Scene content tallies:
──────────
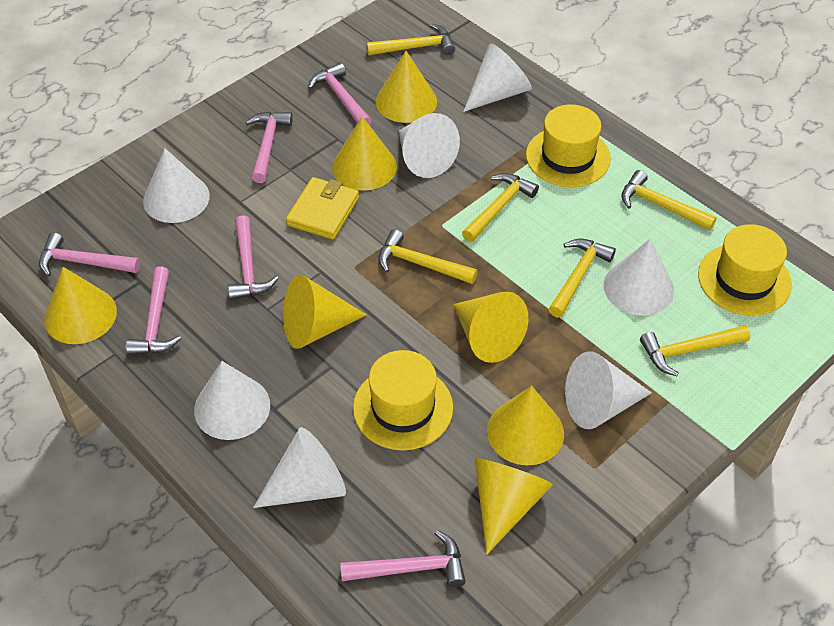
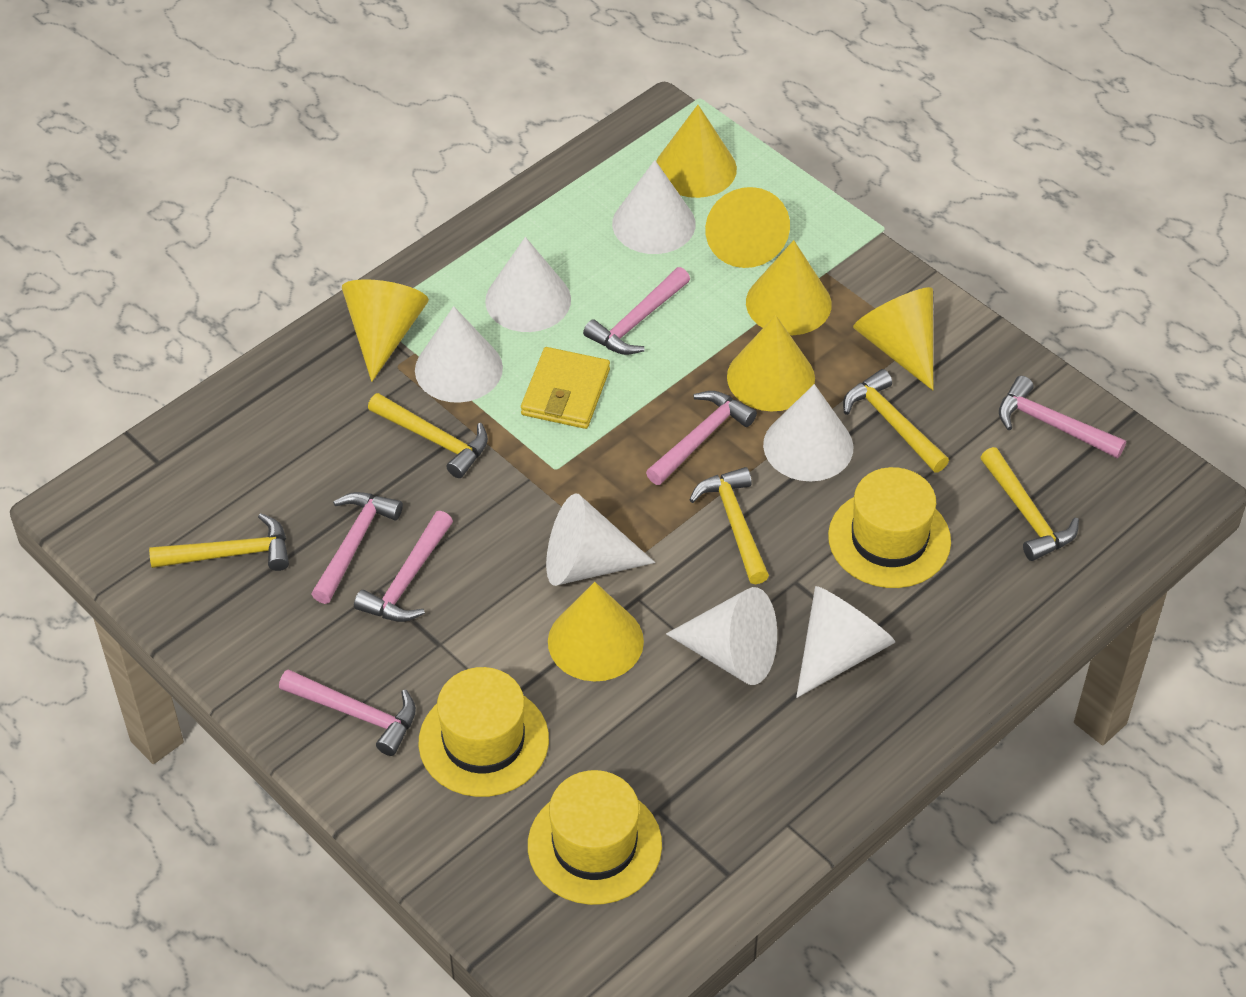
yellow hammer: 6 -> 5

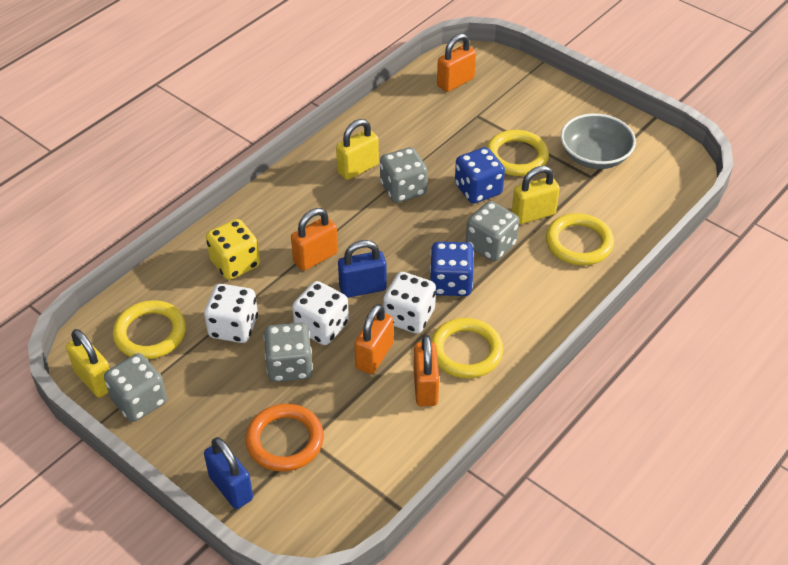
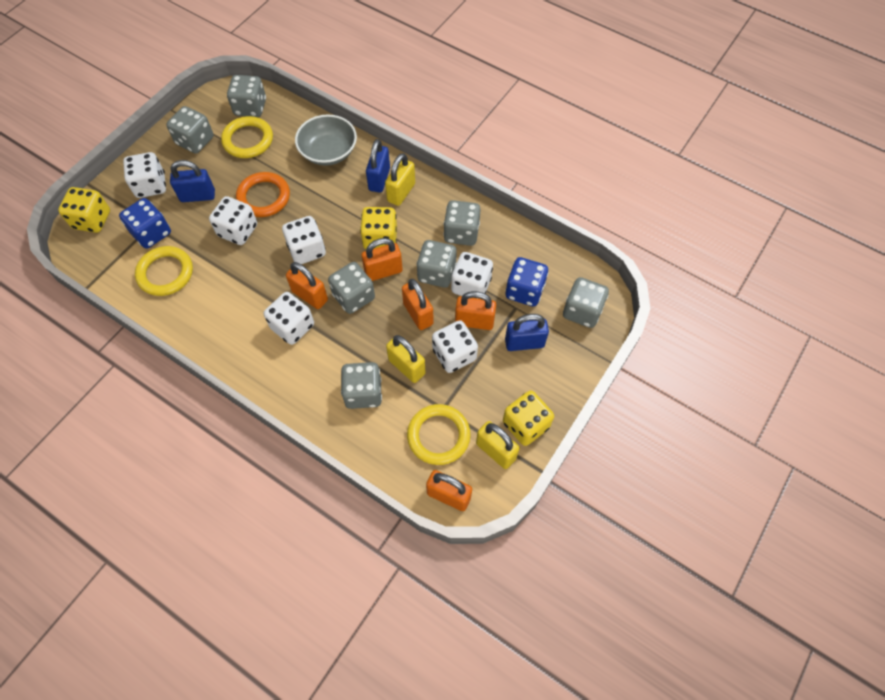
blue padlock: 2 -> 3
grey dice: 4 -> 7
orange padlock: 4 -> 5
white dice: 3 -> 6
yellow dice: 1 -> 3
yellow ring: 4 -> 3

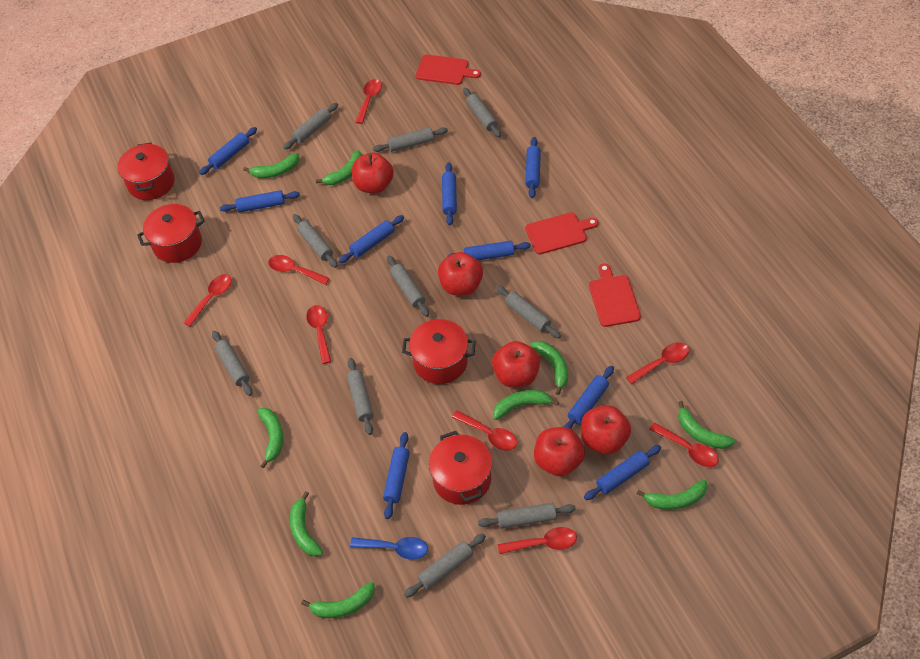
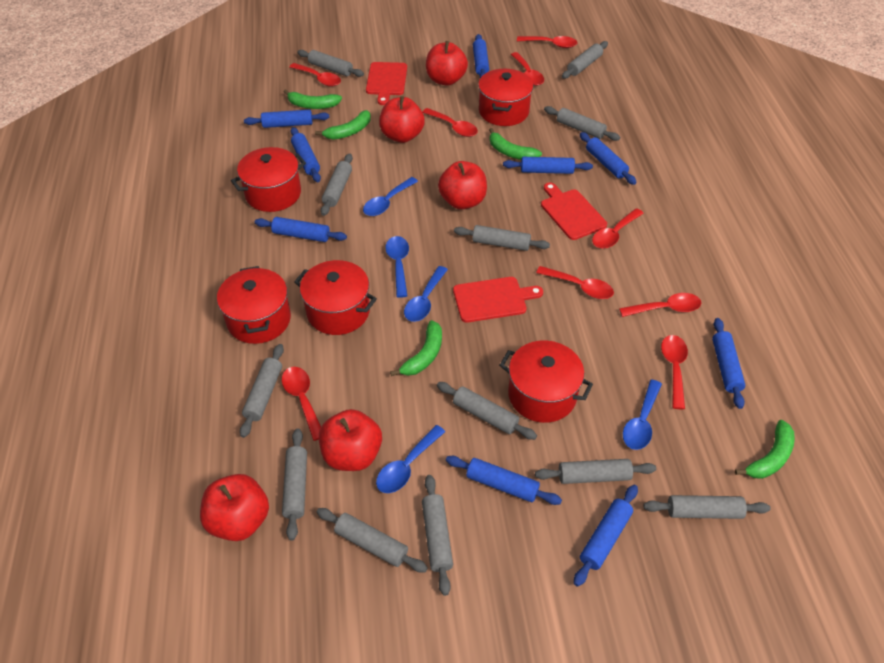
blue spoon: 1 -> 5
green banana: 9 -> 5
grey rolling pin: 10 -> 12
red pot: 4 -> 5
red spoon: 8 -> 9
──────────
# [What is expected]
The lines to reproduce run from the line containing "blue padlock: 2 -> 3" through the last line of the records above, both included. Copy them exactly and drop the pictures.

# [Exercise output]
blue padlock: 2 -> 3
grey dice: 4 -> 7
orange padlock: 4 -> 5
white dice: 3 -> 6
yellow dice: 1 -> 3
yellow ring: 4 -> 3

blue spoon: 1 -> 5
green banana: 9 -> 5
grey rolling pin: 10 -> 12
red pot: 4 -> 5
red spoon: 8 -> 9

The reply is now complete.